─── Records for the task

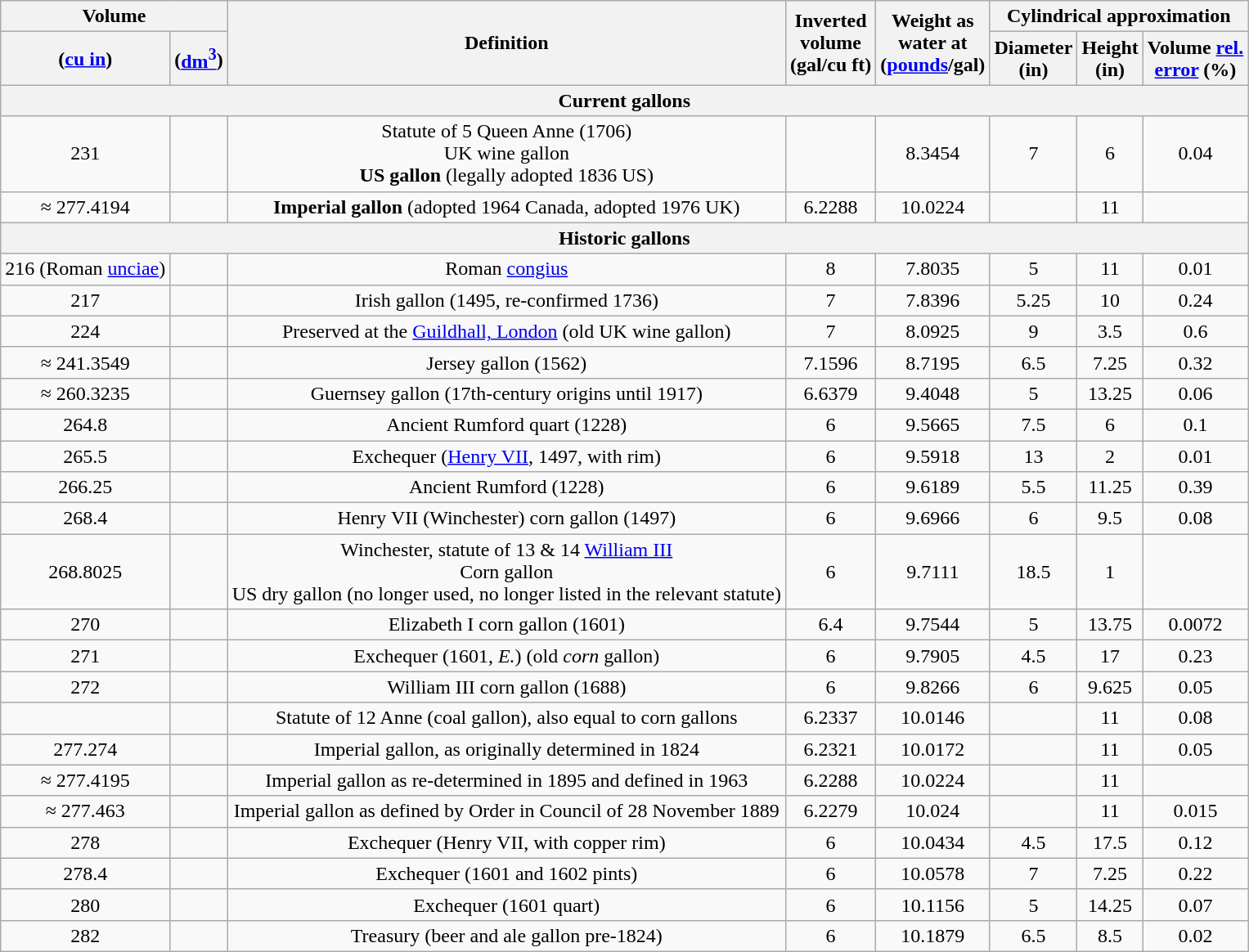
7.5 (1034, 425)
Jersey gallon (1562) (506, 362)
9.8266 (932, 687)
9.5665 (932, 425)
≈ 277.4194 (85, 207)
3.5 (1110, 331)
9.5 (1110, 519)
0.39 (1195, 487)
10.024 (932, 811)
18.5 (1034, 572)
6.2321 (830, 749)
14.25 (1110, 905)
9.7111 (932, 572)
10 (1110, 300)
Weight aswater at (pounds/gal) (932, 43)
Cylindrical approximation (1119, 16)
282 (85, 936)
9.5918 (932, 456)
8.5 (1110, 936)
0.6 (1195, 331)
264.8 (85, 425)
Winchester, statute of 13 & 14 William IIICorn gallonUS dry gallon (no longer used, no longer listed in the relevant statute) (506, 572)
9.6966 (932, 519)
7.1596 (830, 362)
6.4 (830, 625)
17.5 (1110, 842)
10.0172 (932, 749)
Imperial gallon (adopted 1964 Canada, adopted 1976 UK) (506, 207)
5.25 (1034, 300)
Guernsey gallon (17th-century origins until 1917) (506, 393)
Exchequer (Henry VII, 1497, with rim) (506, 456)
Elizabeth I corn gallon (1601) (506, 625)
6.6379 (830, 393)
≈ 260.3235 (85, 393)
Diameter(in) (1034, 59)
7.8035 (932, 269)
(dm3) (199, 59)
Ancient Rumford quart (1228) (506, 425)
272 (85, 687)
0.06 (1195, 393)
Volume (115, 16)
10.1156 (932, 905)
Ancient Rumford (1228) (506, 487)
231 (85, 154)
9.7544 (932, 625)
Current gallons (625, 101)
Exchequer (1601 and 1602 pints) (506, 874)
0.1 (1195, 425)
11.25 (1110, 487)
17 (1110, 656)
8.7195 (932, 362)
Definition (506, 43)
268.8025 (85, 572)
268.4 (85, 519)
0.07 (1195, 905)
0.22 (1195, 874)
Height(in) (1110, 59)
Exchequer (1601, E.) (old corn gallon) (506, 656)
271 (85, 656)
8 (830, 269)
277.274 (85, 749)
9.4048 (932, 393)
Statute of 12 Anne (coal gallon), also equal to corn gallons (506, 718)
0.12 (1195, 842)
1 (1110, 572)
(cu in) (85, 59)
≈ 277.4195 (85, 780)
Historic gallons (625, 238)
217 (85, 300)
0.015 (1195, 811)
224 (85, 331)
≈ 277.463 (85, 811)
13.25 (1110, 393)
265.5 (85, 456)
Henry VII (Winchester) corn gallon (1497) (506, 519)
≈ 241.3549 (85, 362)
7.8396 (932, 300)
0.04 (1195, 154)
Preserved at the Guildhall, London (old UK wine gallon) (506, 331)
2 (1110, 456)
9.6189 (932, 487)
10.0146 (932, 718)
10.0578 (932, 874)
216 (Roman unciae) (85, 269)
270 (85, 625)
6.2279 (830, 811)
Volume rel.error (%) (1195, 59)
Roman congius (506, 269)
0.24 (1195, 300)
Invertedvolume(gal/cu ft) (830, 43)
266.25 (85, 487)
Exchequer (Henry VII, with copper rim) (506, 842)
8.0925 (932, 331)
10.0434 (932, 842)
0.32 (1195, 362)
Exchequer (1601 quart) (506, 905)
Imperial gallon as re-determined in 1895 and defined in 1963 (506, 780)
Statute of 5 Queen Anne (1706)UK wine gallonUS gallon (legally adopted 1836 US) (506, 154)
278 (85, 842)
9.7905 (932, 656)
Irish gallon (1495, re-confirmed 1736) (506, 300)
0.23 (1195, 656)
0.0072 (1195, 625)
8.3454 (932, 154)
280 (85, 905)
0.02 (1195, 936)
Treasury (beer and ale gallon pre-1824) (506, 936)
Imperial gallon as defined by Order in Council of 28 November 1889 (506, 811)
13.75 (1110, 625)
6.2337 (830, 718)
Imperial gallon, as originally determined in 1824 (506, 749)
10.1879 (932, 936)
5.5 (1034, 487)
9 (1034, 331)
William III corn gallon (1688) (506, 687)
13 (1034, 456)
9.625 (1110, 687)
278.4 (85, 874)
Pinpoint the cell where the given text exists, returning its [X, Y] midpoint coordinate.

──────

*Description of the task*. Set out all of the lines above as a numbered list, omitting any blank lines and leaving the pictures out of the list.

*Written response*.
1. 7.5 (1034, 425)
2. Jersey gallon (1562) (506, 362)
3. 9.8266 (932, 687)
4. 9.5665 (932, 425)
5. ≈ 277.4194 (85, 207)
6. 3.5 (1110, 331)
7. 9.5 (1110, 519)
8. 0.39 (1195, 487)
9. 10.024 (932, 811)
10. 18.5 (1034, 572)
11. 6.2321 (830, 749)
12. 14.25 (1110, 905)
13. 9.7111 (932, 572)
14. 10 (1110, 300)
15. Weight aswater at (pounds/gal) (932, 43)
16. Cylindrical approximation (1119, 16)
17. 282 (85, 936)
18. 9.5918 (932, 456)
19. 8.5 (1110, 936)
20. 0.6 (1195, 331)
21. 264.8 (85, 425)
22. Winchester, statute of 13 & 14 William IIICorn gallonUS dry gallon (no longer used, no longer listed in the relevant statute) (506, 572)
23. 9.6966 (932, 519)
24. 7.1596 (830, 362)
25. 6.4 (830, 625)
26. 17.5 (1110, 842)
27. 10.0172 (932, 749)
28. Imperial gallon (adopted 1964 Canada, adopted 1976 UK) (506, 207)
29. 5.25 (1034, 300)
30. Guernsey gallon (17th-century origins until 1917) (506, 393)
31. Exchequer (Henry VII, 1497, with rim) (506, 456)
32. Elizabeth I corn gallon (1601) (506, 625)
33. 6.6379 (830, 393)
34. ≈ 260.3235 (85, 393)
35. Diameter(in) (1034, 59)
36. 7.8035 (932, 269)
37. (dm3) (199, 59)
38. Ancient Rumford quart (1228) (506, 425)
39. 272 (85, 687)
40. 0.06 (1195, 393)
41. Volume (115, 16)
42. 10.1156 (932, 905)
43. Ancient Rumford (1228) (506, 487)
44. 231 (85, 154)
45. 9.7544 (932, 625)
46. Current gallons (625, 101)
47. Exchequer (1601 and 1602 pints) (506, 874)
48. 0.1 (1195, 425)
49. 11.25 (1110, 487)
50. 17 (1110, 656)
51. 8.7195 (932, 362)
52. Definition (506, 43)
53. 268.8025 (85, 572)
54. 268.4 (85, 519)
55. 0.07 (1195, 905)
56. 0.22 (1195, 874)
57. Height(in) (1110, 59)
58. Exchequer (1601, E.) (old corn gallon) (506, 656)
59. 271 (85, 656)
60. 8 (830, 269)
61. 277.274 (85, 749)
62. 9.4048 (932, 393)
63. Statute of 12 Anne (coal gallon), also equal to corn gallons (506, 718)
64. 0.12 (1195, 842)
65. 1 (1110, 572)
66. (cu in) (85, 59)
67. ≈ 277.4195 (85, 780)
68. Historic gallons (625, 238)
69. 217 (85, 300)
70. 0.015 (1195, 811)
71. 224 (85, 331)
72. ≈ 277.463 (85, 811)
73. 13.25 (1110, 393)
74. 265.5 (85, 456)
75. Henry VII (Winchester) corn gallon (1497) (506, 519)
76. ≈ 241.3549 (85, 362)
77. 7.8396 (932, 300)
78. 0.04 (1195, 154)
79. Preserved at the Guildhall, London (old UK wine gallon) (506, 331)
80. 2 (1110, 456)
81. 9.6189 (932, 487)
82. 10.0146 (932, 718)
83. 10.0578 (932, 874)
84. 216 (Roman unciae) (85, 269)
85. 270 (85, 625)
86. 6.2279 (830, 811)
87. Volume rel.error (%) (1195, 59)
88. Roman congius (506, 269)
89. 0.24 (1195, 300)
90. Invertedvolume(gal/cu ft) (830, 43)
91. 266.25 (85, 487)
92. Exchequer (Henry VII, with copper rim) (506, 842)
93. 8.0925 (932, 331)
94. 10.0434 (932, 842)
95. 0.32 (1195, 362)
96. Exchequer (1601 quart) (506, 905)
97. Imperial gallon as re-determined in 1895 and defined in 1963 (506, 780)
98. Statute of 5 Queen Anne (1706)UK wine gallonUS gallon (legally adopted 1836 US) (506, 154)
99. 278 (85, 842)
100. 9.7905 (932, 656)
101. Irish gallon (1495, re-confirmed 1736) (506, 300)
102. 0.23 (1195, 656)
103. 0.0072 (1195, 625)
104. 8.3454 (932, 154)
105. 280 (85, 905)
106. 0.02 (1195, 936)
107. Treasury (beer and ale gallon pre-1824) (506, 936)
108. Imperial gallon as defined by Order in Council of 28 November 1889 (506, 811)
109. 13.75 (1110, 625)
110. 6.2337 (830, 718)
111. Imperial gallon, as originally determined in 1824 (506, 749)
112. 10.1879 (932, 936)
113. 5.5 (1034, 487)
114. 9 (1034, 331)
115. William III corn gallon (1688) (506, 687)
116. 13 (1034, 456)
117. 9.625 (1110, 687)
118. 278.4 (85, 874)
119. Pinpoint the cell where the given text exists, returning its [X, Y] midpoint coordinate.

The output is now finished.